- THE TASK
Print the first line of the records below and every line after it, up to and including the line with "red 1x2 brick [455,295,561,476]". Print nothing else.

►

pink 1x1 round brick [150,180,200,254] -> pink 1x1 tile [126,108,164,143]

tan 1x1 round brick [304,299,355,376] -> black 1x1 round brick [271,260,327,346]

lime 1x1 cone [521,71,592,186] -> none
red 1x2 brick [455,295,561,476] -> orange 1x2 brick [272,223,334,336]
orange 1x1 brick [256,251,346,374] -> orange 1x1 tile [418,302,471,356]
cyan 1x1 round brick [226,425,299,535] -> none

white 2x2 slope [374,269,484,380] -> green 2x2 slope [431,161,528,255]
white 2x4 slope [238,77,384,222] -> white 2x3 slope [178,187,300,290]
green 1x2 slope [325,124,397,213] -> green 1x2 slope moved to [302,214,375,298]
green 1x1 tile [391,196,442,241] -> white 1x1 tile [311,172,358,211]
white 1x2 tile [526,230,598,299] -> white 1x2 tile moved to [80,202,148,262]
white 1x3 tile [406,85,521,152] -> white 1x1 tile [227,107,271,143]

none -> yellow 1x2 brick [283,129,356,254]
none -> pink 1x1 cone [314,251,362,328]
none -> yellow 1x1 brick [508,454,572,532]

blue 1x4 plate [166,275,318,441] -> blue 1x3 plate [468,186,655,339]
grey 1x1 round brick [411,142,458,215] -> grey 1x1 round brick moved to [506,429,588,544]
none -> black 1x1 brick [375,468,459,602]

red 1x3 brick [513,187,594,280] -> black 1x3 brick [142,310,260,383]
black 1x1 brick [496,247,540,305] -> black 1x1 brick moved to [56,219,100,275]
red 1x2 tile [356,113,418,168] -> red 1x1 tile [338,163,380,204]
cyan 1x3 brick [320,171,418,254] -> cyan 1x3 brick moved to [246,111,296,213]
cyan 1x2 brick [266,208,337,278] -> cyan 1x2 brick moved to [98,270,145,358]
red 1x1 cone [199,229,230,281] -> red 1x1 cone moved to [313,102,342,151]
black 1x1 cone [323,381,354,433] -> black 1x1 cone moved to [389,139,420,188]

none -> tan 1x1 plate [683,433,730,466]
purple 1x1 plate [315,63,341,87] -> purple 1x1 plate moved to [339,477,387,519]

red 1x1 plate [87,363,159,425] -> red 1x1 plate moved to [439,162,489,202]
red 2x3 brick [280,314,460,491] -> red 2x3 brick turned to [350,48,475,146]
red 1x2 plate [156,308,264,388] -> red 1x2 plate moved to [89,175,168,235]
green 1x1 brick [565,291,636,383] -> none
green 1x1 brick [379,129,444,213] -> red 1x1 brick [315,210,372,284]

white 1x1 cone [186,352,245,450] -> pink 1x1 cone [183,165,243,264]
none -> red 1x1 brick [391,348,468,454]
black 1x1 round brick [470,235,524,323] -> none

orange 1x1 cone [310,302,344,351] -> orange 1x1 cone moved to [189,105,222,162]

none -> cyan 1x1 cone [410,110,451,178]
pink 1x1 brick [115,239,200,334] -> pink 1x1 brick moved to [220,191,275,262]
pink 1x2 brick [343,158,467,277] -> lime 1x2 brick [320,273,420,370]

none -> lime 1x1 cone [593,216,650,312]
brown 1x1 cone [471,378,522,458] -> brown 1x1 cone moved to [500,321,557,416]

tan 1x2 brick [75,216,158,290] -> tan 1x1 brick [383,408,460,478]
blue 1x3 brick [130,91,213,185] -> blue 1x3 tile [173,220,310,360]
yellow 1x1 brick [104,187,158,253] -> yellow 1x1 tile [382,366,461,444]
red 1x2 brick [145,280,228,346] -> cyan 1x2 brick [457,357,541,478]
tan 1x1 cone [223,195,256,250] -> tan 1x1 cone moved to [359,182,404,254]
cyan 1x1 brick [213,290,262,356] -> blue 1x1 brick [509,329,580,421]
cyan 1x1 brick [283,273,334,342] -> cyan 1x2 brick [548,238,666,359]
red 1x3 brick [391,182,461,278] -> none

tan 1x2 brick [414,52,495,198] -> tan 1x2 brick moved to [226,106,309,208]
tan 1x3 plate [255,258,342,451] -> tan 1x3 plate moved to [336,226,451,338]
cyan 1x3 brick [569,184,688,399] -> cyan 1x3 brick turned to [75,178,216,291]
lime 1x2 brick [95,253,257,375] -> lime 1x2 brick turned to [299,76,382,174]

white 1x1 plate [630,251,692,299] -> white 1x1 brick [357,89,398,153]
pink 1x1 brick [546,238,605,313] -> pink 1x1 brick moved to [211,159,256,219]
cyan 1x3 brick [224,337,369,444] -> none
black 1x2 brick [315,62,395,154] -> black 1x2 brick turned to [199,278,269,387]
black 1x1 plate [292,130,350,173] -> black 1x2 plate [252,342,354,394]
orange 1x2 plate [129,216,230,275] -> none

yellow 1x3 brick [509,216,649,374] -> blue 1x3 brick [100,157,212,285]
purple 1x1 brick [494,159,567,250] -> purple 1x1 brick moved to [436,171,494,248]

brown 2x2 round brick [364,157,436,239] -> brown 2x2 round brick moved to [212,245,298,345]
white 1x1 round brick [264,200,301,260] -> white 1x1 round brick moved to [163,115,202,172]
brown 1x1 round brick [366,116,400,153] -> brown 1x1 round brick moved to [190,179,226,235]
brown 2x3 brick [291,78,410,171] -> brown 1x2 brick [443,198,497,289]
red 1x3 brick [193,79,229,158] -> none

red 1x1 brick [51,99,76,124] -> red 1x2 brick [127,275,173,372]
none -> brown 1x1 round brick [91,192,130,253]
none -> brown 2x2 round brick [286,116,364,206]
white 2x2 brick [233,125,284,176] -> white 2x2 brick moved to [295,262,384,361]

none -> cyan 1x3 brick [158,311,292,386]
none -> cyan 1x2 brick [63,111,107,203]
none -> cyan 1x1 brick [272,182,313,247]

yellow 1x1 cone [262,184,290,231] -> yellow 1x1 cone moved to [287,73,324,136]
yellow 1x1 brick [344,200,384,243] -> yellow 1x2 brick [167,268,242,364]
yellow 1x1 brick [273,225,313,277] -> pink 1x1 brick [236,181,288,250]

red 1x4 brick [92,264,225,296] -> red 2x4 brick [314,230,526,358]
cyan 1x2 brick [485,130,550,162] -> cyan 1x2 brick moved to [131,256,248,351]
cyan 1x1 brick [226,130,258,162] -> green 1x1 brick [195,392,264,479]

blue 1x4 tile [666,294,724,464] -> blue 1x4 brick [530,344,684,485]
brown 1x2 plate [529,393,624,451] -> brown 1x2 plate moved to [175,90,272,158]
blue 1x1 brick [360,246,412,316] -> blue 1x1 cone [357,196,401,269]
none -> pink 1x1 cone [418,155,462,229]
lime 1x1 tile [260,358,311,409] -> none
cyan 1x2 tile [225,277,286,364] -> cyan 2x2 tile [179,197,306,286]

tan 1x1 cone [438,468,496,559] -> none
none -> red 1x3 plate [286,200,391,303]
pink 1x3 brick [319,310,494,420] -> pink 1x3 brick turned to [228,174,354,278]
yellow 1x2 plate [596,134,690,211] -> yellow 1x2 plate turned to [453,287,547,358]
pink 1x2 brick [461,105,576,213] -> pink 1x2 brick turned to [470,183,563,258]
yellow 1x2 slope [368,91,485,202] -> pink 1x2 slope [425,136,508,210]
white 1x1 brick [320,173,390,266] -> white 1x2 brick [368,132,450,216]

◄

- PROBLEM SOLUTION
pink 1x1 round brick [150,180,200,254] -> pink 1x1 tile [126,108,164,143]

tan 1x1 round brick [304,299,355,376] -> black 1x1 round brick [271,260,327,346]

lime 1x1 cone [521,71,592,186] -> none
red 1x2 brick [455,295,561,476] -> orange 1x2 brick [272,223,334,336]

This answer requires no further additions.